> [EXERCISE PROMPT] Repeat the listing exactly. Pictures stay out of your copy.

> [AVAILABLE DATA]
......
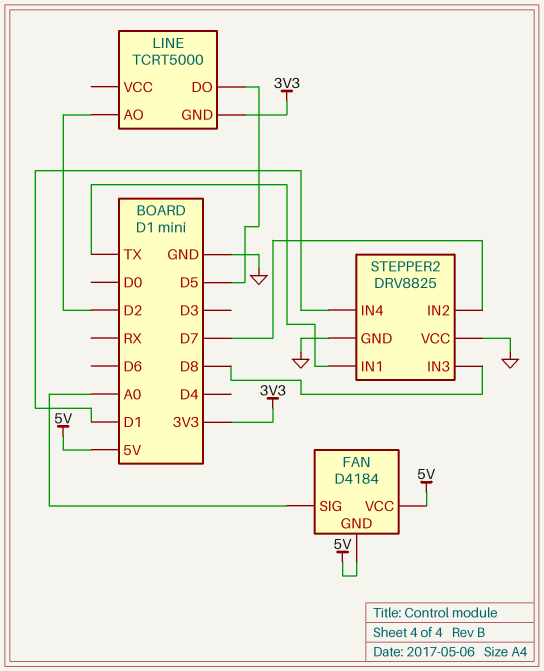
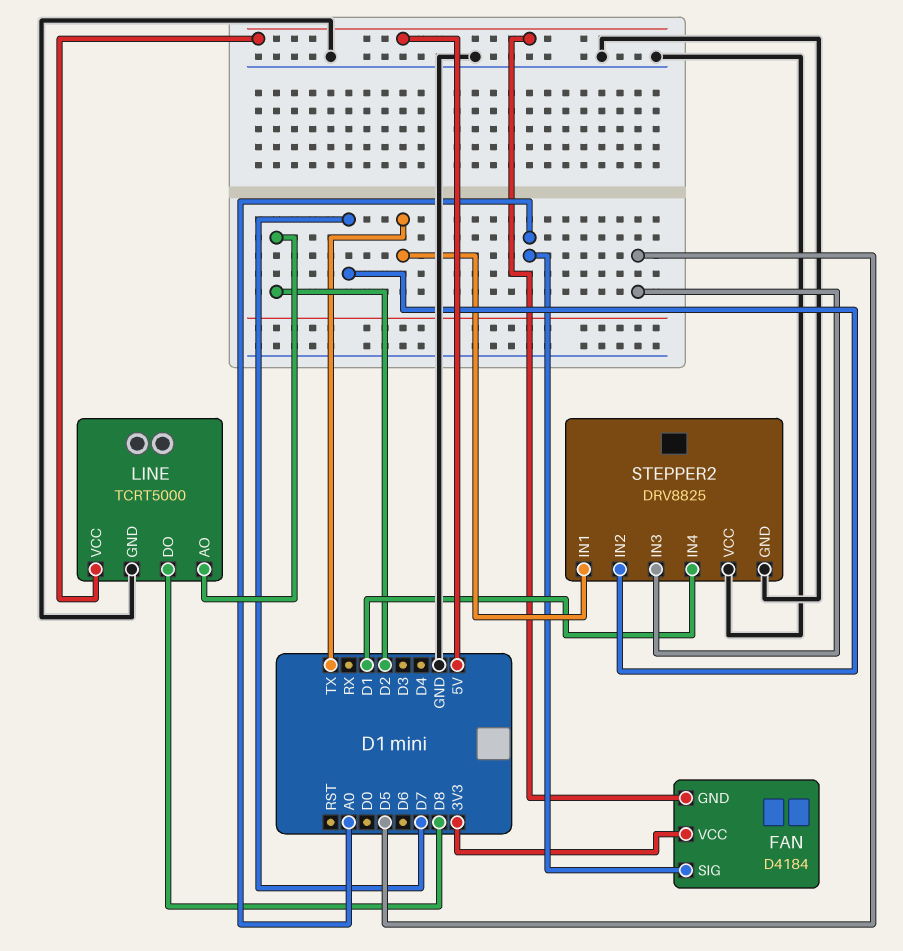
FAN pin VCC: 5V -> 3V3
LINE pin DO: D5 -> D8
LINE pin GND: 3V3 -> GND
LINE pin VCC: none -> 5V
STEPPER2 pin IN3: D8 -> D5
......
> [REPLY]
FAN pin VCC: 5V -> 3V3
LINE pin DO: D5 -> D8
LINE pin GND: 3V3 -> GND
LINE pin VCC: none -> 5V
STEPPER2 pin IN3: D8 -> D5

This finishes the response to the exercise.